GIVEN ENTRIES:

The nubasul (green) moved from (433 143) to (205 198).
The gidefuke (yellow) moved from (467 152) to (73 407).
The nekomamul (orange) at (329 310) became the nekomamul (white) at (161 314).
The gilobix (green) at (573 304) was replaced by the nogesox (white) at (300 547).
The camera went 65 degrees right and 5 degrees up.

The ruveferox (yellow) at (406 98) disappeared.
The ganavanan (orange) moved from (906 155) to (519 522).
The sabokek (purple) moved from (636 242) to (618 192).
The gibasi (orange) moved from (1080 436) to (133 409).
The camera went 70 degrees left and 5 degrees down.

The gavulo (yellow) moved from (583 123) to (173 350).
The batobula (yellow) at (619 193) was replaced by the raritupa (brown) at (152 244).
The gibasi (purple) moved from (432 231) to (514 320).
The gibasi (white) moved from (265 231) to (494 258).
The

WORK ITEM:
All of the lines above need to be given again exactly.

RESPONSE BOX:
The nubasul (green) moved from (433 143) to (205 198).
The gidefuke (yellow) moved from (467 152) to (73 407).
The nekomamul (orange) at (329 310) became the nekomamul (white) at (161 314).
The gilobix (green) at (573 304) was replaced by the nogesox (white) at (300 547).
The camera went 65 degrees right and 5 degrees up.

The ruveferox (yellow) at (406 98) disappeared.
The ganavanan (orange) moved from (906 155) to (519 522).
The sabokek (purple) moved from (636 242) to (618 192).
The gibasi (orange) moved from (1080 436) to (133 409).
The camera went 70 degrees left and 5 degrees down.

The gavulo (yellow) moved from (583 123) to (173 350).
The batobula (yellow) at (619 193) was replaced by the raritupa (brown) at (152 244).
The gibasi (purple) moved from (432 231) to (514 320).
The gibasi (white) moved from (265 231) to (494 258).
The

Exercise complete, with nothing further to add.